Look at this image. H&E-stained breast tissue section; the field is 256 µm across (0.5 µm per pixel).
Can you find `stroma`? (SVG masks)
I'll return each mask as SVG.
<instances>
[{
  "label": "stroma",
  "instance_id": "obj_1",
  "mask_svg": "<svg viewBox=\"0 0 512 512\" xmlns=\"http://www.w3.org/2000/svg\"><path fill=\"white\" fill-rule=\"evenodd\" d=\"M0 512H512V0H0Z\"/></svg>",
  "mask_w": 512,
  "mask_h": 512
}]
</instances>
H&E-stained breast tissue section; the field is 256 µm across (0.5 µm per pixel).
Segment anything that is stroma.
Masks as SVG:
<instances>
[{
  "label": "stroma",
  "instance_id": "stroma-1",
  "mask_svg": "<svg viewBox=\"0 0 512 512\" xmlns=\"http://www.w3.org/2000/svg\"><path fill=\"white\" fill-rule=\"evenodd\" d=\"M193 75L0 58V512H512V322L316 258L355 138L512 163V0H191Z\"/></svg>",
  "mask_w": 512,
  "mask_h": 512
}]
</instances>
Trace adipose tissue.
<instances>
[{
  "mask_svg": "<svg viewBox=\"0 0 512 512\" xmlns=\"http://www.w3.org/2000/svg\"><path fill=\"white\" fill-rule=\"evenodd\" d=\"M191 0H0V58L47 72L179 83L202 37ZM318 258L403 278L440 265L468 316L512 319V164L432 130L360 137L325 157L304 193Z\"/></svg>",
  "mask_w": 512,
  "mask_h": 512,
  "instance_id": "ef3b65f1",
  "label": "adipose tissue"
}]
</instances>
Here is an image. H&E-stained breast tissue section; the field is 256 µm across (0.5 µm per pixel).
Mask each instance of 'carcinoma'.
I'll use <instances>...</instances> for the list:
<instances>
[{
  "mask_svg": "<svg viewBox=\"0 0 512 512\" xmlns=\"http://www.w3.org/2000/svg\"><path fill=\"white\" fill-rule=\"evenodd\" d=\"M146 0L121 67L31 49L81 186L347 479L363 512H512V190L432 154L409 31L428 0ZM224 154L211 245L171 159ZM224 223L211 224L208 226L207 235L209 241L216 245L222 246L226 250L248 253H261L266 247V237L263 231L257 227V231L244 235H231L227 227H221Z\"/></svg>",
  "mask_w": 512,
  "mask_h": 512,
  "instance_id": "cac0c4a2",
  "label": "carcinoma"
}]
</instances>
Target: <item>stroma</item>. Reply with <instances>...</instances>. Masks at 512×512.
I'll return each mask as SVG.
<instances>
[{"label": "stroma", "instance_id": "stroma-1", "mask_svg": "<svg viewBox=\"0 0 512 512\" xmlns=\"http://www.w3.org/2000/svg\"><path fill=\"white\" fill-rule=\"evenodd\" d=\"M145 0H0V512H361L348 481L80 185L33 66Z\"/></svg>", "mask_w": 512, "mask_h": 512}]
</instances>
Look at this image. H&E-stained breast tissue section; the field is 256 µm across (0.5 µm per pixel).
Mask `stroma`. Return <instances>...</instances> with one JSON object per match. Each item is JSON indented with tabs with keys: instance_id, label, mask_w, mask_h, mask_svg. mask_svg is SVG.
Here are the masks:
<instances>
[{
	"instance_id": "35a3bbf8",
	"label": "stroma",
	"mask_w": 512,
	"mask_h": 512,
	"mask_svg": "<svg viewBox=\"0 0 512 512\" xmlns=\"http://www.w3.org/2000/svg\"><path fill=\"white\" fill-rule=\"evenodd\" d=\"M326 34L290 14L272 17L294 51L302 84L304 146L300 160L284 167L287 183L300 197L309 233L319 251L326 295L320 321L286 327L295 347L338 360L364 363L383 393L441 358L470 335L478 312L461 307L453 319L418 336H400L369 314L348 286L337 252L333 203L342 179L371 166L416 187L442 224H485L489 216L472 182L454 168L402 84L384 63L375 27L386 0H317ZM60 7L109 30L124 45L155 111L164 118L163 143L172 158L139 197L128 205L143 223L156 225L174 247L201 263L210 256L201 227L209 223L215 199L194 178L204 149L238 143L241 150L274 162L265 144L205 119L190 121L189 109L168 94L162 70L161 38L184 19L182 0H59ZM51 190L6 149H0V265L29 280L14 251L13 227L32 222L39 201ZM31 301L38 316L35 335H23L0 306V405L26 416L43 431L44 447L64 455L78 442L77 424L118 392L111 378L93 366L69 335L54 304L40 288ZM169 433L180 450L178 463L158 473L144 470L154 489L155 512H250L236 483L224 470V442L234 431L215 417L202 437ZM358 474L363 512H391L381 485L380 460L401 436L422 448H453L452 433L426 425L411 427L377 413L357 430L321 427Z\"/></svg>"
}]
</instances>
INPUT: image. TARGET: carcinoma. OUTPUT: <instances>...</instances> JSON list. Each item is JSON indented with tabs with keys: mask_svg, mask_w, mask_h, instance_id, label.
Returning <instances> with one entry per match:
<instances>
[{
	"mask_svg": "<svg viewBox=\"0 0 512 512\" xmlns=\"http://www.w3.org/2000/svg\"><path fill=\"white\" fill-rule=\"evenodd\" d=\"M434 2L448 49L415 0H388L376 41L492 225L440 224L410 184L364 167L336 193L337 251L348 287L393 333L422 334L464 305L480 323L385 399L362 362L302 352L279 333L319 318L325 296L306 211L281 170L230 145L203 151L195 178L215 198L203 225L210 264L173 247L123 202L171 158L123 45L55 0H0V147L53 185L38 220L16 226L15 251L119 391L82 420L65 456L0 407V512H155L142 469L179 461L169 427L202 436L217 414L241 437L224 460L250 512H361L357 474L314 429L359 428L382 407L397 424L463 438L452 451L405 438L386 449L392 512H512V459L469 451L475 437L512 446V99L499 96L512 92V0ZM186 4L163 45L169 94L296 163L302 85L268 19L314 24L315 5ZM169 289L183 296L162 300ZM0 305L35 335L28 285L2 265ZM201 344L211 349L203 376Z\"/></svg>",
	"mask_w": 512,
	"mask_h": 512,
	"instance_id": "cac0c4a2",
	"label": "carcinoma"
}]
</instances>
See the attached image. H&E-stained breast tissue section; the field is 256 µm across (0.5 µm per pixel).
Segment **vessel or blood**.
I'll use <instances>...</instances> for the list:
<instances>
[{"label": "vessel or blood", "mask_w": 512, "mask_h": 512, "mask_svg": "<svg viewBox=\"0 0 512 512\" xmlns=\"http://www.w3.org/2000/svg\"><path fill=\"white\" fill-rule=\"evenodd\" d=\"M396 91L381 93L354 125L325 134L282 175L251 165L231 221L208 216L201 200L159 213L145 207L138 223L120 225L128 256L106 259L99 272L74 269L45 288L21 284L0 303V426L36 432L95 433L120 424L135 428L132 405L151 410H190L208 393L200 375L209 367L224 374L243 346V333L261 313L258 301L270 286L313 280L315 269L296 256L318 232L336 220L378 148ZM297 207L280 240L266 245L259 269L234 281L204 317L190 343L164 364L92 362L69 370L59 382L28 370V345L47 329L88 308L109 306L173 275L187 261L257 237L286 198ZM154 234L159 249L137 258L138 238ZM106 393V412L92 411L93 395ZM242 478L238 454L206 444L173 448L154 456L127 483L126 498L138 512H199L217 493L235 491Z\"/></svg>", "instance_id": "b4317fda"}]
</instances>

+-------+

DIRECTION: Each entry is to be returned in full, character for character.

SOLUTION FOR THIS TASK:
Look at this image. H&E-stained breast tissue section; the field is 256 µm across (0.5 µm per pixel).
Can you find `stroma`? (SVG masks)
I'll return each mask as SVG.
<instances>
[{
  "label": "stroma",
  "instance_id": "obj_1",
  "mask_svg": "<svg viewBox=\"0 0 512 512\" xmlns=\"http://www.w3.org/2000/svg\"><path fill=\"white\" fill-rule=\"evenodd\" d=\"M0 512H512V0H0Z\"/></svg>",
  "mask_w": 512,
  "mask_h": 512
}]
</instances>
H&E-stained breast tissue section; the field is 256 µm across (0.5 µm per pixel).
Segment anything that is stroma.
Masks as SVG:
<instances>
[{
  "label": "stroma",
  "instance_id": "stroma-1",
  "mask_svg": "<svg viewBox=\"0 0 512 512\" xmlns=\"http://www.w3.org/2000/svg\"><path fill=\"white\" fill-rule=\"evenodd\" d=\"M193 75L0 58V512H512V322L316 258L355 138L512 163V0H191Z\"/></svg>",
  "mask_w": 512,
  "mask_h": 512
}]
</instances>
Trace adipose tissue.
<instances>
[{
  "mask_svg": "<svg viewBox=\"0 0 512 512\" xmlns=\"http://www.w3.org/2000/svg\"><path fill=\"white\" fill-rule=\"evenodd\" d=\"M191 0H0V58L47 72L179 83L202 37ZM318 258L403 278L440 265L468 316L512 319V164L432 130L360 137L325 157L304 193Z\"/></svg>",
  "mask_w": 512,
  "mask_h": 512,
  "instance_id": "ef3b65f1",
  "label": "adipose tissue"
}]
</instances>
Here is an image. H&E-stained breast tissue section; the field is 256 µm across (0.5 µm per pixel).
Mask each instance of 'carcinoma'.
I'll use <instances>...</instances> for the list:
<instances>
[{
  "mask_svg": "<svg viewBox=\"0 0 512 512\" xmlns=\"http://www.w3.org/2000/svg\"><path fill=\"white\" fill-rule=\"evenodd\" d=\"M146 0L121 67L31 49L81 186L347 479L363 512H512V190L432 154L409 31L428 0ZM224 154L211 245L171 159ZM224 223L211 224L208 226L207 235L209 241L216 245L222 246L226 250L248 253H261L266 247V237L263 231L257 227V231L244 235H231L227 227H221Z\"/></svg>",
  "mask_w": 512,
  "mask_h": 512,
  "instance_id": "cac0c4a2",
  "label": "carcinoma"
}]
</instances>
Target: <item>stroma</item>. Reply with <instances>...</instances>. Masks at 512×512.
I'll return each mask as SVG.
<instances>
[{"label": "stroma", "instance_id": "stroma-1", "mask_svg": "<svg viewBox=\"0 0 512 512\" xmlns=\"http://www.w3.org/2000/svg\"><path fill=\"white\" fill-rule=\"evenodd\" d=\"M145 0H0V512H361L348 481L80 185L33 66Z\"/></svg>", "mask_w": 512, "mask_h": 512}]
</instances>
Look at this image. H&E-stained breast tissue section; the field is 256 µm across (0.5 µm per pixel).
Mask `stroma`. Return <instances>...</instances> with one JSON object per match. Each item is JSON indented with tabs with keys: instance_id, label, mask_w, mask_h, mask_svg. mask_svg is SVG.
Here are the masks:
<instances>
[{
	"instance_id": "35a3bbf8",
	"label": "stroma",
	"mask_w": 512,
	"mask_h": 512,
	"mask_svg": "<svg viewBox=\"0 0 512 512\" xmlns=\"http://www.w3.org/2000/svg\"><path fill=\"white\" fill-rule=\"evenodd\" d=\"M326 34L290 14L272 17L294 51L302 84L304 146L300 160L284 167L287 183L300 197L309 233L319 251L326 295L320 321L286 327L295 347L338 360L364 363L383 393L441 358L470 335L478 312L461 307L453 319L418 336H400L369 314L348 286L337 252L333 203L342 179L371 166L416 187L442 224H485L489 216L472 182L454 168L402 84L384 63L375 27L386 0H317ZM60 7L109 30L124 45L155 111L164 118L163 143L172 158L139 197L128 205L143 223L156 225L174 247L201 263L210 256L201 227L209 223L215 199L194 178L204 149L238 143L241 150L274 162L265 144L205 119L190 121L189 109L168 94L162 70L161 38L184 19L182 0H59ZM51 190L6 149H0V265L29 280L14 251L13 227L32 222L39 201ZM31 301L38 316L35 335H23L0 306V405L26 416L43 431L44 447L64 455L78 442L77 424L118 392L111 378L93 366L69 335L54 304L40 288ZM169 433L180 450L178 463L158 473L144 470L154 489L155 512H250L236 483L224 470V442L234 431L215 417L202 437ZM358 474L363 512H391L381 485L380 460L401 436L422 448H453L452 433L426 425L411 427L377 413L357 430L321 427Z\"/></svg>"
}]
</instances>
INPUT: image. TARGET: carcinoma. OUTPUT: <instances>...</instances> JSON list. Each item is JSON indented with tabs with keys: mask_svg, mask_w, mask_h, instance_id, label.
Returning <instances> with one entry per match:
<instances>
[{
	"mask_svg": "<svg viewBox=\"0 0 512 512\" xmlns=\"http://www.w3.org/2000/svg\"><path fill=\"white\" fill-rule=\"evenodd\" d=\"M434 2L448 49L415 0H388L376 41L492 225L440 224L410 184L364 167L336 193L337 251L348 287L393 333L422 334L464 305L480 323L385 399L362 362L302 352L279 333L319 318L325 296L306 211L281 170L230 145L203 151L195 178L215 198L203 225L210 264L173 247L123 202L171 158L123 45L55 0H0V147L53 185L38 220L16 226L15 251L119 391L82 420L65 456L0 407V512H155L142 469L179 461L169 427L202 436L217 414L241 437L224 460L250 512H361L357 474L314 429L359 428L382 407L397 424L463 438L452 451L405 438L386 449L392 512H512V459L469 451L475 437L512 446V99L499 96L512 92V0ZM186 4L163 45L169 94L296 163L302 85L268 19L314 24L315 5ZM169 289L183 296L162 300ZM0 305L35 335L28 285L2 265ZM201 344L211 349L203 376Z\"/></svg>",
	"mask_w": 512,
	"mask_h": 512,
	"instance_id": "cac0c4a2",
	"label": "carcinoma"
}]
</instances>
See the attached image. H&E-stained breast tissue section; the field is 256 µm across (0.5 µm per pixel).
Segment **vessel or blood**.
I'll use <instances>...</instances> for the list:
<instances>
[{"label": "vessel or blood", "mask_w": 512, "mask_h": 512, "mask_svg": "<svg viewBox=\"0 0 512 512\" xmlns=\"http://www.w3.org/2000/svg\"><path fill=\"white\" fill-rule=\"evenodd\" d=\"M396 91L381 93L354 125L325 134L282 175L251 165L231 221L208 216L201 200L159 213L145 207L138 223L120 225L128 256L106 259L99 272L74 269L45 288L21 284L0 303V426L36 432L95 433L120 424L135 428L132 405L151 410H190L208 393L200 375L209 367L224 374L243 346V333L261 313L258 301L270 286L313 280L315 269L296 256L318 232L336 220L378 148ZM297 207L280 240L266 245L259 269L234 281L204 317L190 343L164 364L92 362L69 370L59 382L28 370V345L47 329L88 308L109 306L173 275L187 261L257 237L286 198ZM154 234L159 249L137 258L138 238ZM106 393V412L92 411L93 395ZM242 478L238 454L206 444L173 448L154 456L127 483L126 498L138 512H199L217 493L235 491Z\"/></svg>", "instance_id": "b4317fda"}]
</instances>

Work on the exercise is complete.